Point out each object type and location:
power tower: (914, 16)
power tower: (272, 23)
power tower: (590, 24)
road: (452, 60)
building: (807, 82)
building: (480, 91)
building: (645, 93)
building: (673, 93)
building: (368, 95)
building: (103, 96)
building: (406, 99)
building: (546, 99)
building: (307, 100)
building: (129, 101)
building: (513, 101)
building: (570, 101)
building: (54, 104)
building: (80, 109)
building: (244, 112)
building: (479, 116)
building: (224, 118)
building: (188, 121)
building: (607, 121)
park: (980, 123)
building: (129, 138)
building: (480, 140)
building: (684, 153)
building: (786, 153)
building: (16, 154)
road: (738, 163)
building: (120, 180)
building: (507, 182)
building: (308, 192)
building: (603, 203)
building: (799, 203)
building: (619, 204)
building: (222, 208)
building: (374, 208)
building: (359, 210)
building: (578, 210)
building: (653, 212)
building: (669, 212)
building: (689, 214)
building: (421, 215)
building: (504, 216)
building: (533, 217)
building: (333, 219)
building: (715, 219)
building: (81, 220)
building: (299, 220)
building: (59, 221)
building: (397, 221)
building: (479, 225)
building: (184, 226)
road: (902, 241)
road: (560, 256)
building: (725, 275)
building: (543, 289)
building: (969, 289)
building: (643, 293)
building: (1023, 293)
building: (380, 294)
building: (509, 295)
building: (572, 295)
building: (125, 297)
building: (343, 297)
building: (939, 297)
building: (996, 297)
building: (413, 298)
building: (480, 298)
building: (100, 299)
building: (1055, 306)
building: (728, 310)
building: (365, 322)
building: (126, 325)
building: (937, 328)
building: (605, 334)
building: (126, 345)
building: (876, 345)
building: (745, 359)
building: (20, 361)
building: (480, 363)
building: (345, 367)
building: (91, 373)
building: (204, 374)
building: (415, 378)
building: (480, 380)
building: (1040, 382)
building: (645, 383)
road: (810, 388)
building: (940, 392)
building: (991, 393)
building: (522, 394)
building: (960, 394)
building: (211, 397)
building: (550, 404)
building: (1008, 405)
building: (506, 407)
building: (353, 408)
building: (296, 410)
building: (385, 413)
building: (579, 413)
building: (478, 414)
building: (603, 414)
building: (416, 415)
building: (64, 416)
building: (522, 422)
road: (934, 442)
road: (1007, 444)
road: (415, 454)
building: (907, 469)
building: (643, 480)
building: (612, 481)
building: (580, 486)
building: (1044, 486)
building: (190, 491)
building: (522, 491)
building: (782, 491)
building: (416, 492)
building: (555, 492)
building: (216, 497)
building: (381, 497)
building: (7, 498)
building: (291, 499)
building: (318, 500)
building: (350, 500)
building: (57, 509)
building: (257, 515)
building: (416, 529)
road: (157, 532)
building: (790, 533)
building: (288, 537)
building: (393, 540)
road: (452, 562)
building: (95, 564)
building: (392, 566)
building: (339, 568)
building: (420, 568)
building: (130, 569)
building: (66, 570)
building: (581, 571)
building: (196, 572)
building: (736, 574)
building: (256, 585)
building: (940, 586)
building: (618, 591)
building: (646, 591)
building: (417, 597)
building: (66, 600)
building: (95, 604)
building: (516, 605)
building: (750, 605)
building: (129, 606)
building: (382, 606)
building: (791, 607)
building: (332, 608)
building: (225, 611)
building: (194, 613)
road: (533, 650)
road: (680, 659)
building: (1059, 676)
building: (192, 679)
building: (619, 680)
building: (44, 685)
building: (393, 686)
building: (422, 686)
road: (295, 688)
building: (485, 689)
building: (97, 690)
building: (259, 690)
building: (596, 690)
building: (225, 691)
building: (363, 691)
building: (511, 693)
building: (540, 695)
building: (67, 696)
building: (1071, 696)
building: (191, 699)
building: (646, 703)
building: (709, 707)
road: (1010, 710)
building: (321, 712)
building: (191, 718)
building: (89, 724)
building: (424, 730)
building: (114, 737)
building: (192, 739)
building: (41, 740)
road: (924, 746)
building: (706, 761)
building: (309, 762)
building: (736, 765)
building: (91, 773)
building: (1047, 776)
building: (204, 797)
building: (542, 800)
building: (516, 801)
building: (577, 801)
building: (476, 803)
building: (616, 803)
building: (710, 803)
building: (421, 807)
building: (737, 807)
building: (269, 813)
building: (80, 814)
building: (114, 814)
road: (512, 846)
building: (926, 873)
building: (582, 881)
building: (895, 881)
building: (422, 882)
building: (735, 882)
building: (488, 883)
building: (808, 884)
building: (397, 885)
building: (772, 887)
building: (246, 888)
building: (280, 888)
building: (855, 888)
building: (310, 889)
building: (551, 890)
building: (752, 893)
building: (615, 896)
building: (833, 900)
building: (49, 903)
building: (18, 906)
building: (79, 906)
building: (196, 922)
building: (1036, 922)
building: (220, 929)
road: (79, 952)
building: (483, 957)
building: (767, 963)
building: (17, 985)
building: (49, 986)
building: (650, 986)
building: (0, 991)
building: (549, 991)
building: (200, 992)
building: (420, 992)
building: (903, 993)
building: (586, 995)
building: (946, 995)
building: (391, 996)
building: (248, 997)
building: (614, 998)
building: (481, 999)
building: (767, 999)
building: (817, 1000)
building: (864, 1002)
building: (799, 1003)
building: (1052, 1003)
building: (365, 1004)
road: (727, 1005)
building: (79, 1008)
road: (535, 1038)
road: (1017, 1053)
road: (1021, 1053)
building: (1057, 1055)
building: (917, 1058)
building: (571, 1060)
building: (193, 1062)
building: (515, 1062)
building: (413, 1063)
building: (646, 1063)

○ ○ ○ ○ ○

#### Requirement:
For this exercise, repeat the data above exactly.

#### Task response:
Point out each object type and location:
power tower: (914, 16)
power tower: (272, 23)
power tower: (590, 24)
road: (452, 60)
building: (807, 82)
building: (480, 91)
building: (645, 93)
building: (673, 93)
building: (368, 95)
building: (103, 96)
building: (406, 99)
building: (546, 99)
building: (307, 100)
building: (129, 101)
building: (513, 101)
building: (570, 101)
building: (54, 104)
building: (80, 109)
building: (244, 112)
building: (479, 116)
building: (224, 118)
building: (188, 121)
building: (607, 121)
park: (980, 123)
building: (129, 138)
building: (480, 140)
building: (684, 153)
building: (786, 153)
building: (16, 154)
road: (738, 163)
building: (120, 180)
building: (507, 182)
building: (308, 192)
building: (603, 203)
building: (799, 203)
building: (619, 204)
building: (222, 208)
building: (374, 208)
building: (359, 210)
building: (578, 210)
building: (653, 212)
building: (669, 212)
building: (689, 214)
building: (421, 215)
building: (504, 216)
building: (533, 217)
building: (333, 219)
building: (715, 219)
building: (81, 220)
building: (299, 220)
building: (59, 221)
building: (397, 221)
building: (479, 225)
building: (184, 226)
road: (902, 241)
road: (560, 256)
building: (725, 275)
building: (543, 289)
building: (969, 289)
building: (643, 293)
building: (1023, 293)
building: (380, 294)
building: (509, 295)
building: (572, 295)
building: (125, 297)
building: (343, 297)
building: (939, 297)
building: (996, 297)
building: (413, 298)
building: (480, 298)
building: (100, 299)
building: (1055, 306)
building: (728, 310)
building: (365, 322)
building: (126, 325)
building: (937, 328)
building: (605, 334)
building: (126, 345)
building: (876, 345)
building: (745, 359)
building: (20, 361)
building: (480, 363)
building: (345, 367)
building: (91, 373)
building: (204, 374)
building: (415, 378)
building: (480, 380)
building: (1040, 382)
building: (645, 383)
road: (810, 388)
building: (940, 392)
building: (991, 393)
building: (522, 394)
building: (960, 394)
building: (211, 397)
building: (550, 404)
building: (1008, 405)
building: (506, 407)
building: (353, 408)
building: (296, 410)
building: (385, 413)
building: (579, 413)
building: (478, 414)
building: (603, 414)
building: (416, 415)
building: (64, 416)
building: (522, 422)
road: (934, 442)
road: (1007, 444)
road: (415, 454)
building: (907, 469)
building: (643, 480)
building: (612, 481)
building: (580, 486)
building: (1044, 486)
building: (190, 491)
building: (522, 491)
building: (782, 491)
building: (416, 492)
building: (555, 492)
building: (216, 497)
building: (381, 497)
building: (7, 498)
building: (291, 499)
building: (318, 500)
building: (350, 500)
building: (57, 509)
building: (257, 515)
building: (416, 529)
road: (157, 532)
building: (790, 533)
building: (288, 537)
building: (393, 540)
road: (452, 562)
building: (95, 564)
building: (392, 566)
building: (339, 568)
building: (420, 568)
building: (130, 569)
building: (66, 570)
building: (581, 571)
building: (196, 572)
building: (736, 574)
building: (256, 585)
building: (940, 586)
building: (618, 591)
building: (646, 591)
building: (417, 597)
building: (66, 600)
building: (95, 604)
building: (516, 605)
building: (750, 605)
building: (129, 606)
building: (382, 606)
building: (791, 607)
building: (332, 608)
building: (225, 611)
building: (194, 613)
road: (533, 650)
road: (680, 659)
building: (1059, 676)
building: (192, 679)
building: (619, 680)
building: (44, 685)
building: (393, 686)
building: (422, 686)
road: (295, 688)
building: (485, 689)
building: (97, 690)
building: (259, 690)
building: (596, 690)
building: (225, 691)
building: (363, 691)
building: (511, 693)
building: (540, 695)
building: (67, 696)
building: (1071, 696)
building: (191, 699)
building: (646, 703)
building: (709, 707)
road: (1010, 710)
building: (321, 712)
building: (191, 718)
building: (89, 724)
building: (424, 730)
building: (114, 737)
building: (192, 739)
building: (41, 740)
road: (924, 746)
building: (706, 761)
building: (309, 762)
building: (736, 765)
building: (91, 773)
building: (1047, 776)
building: (204, 797)
building: (542, 800)
building: (516, 801)
building: (577, 801)
building: (476, 803)
building: (616, 803)
building: (710, 803)
building: (421, 807)
building: (737, 807)
building: (269, 813)
building: (80, 814)
building: (114, 814)
road: (512, 846)
building: (926, 873)
building: (582, 881)
building: (895, 881)
building: (422, 882)
building: (735, 882)
building: (488, 883)
building: (808, 884)
building: (397, 885)
building: (772, 887)
building: (246, 888)
building: (280, 888)
building: (855, 888)
building: (310, 889)
building: (551, 890)
building: (752, 893)
building: (615, 896)
building: (833, 900)
building: (49, 903)
building: (18, 906)
building: (79, 906)
building: (196, 922)
building: (1036, 922)
building: (220, 929)
road: (79, 952)
building: (483, 957)
building: (767, 963)
building: (17, 985)
building: (49, 986)
building: (650, 986)
building: (0, 991)
building: (549, 991)
building: (200, 992)
building: (420, 992)
building: (903, 993)
building: (586, 995)
building: (946, 995)
building: (391, 996)
building: (248, 997)
building: (614, 998)
building: (481, 999)
building: (767, 999)
building: (817, 1000)
building: (864, 1002)
building: (799, 1003)
building: (1052, 1003)
building: (365, 1004)
road: (727, 1005)
building: (79, 1008)
road: (535, 1038)
road: (1017, 1053)
road: (1021, 1053)
building: (1057, 1055)
building: (917, 1058)
building: (571, 1060)
building: (193, 1062)
building: (515, 1062)
building: (413, 1063)
building: (646, 1063)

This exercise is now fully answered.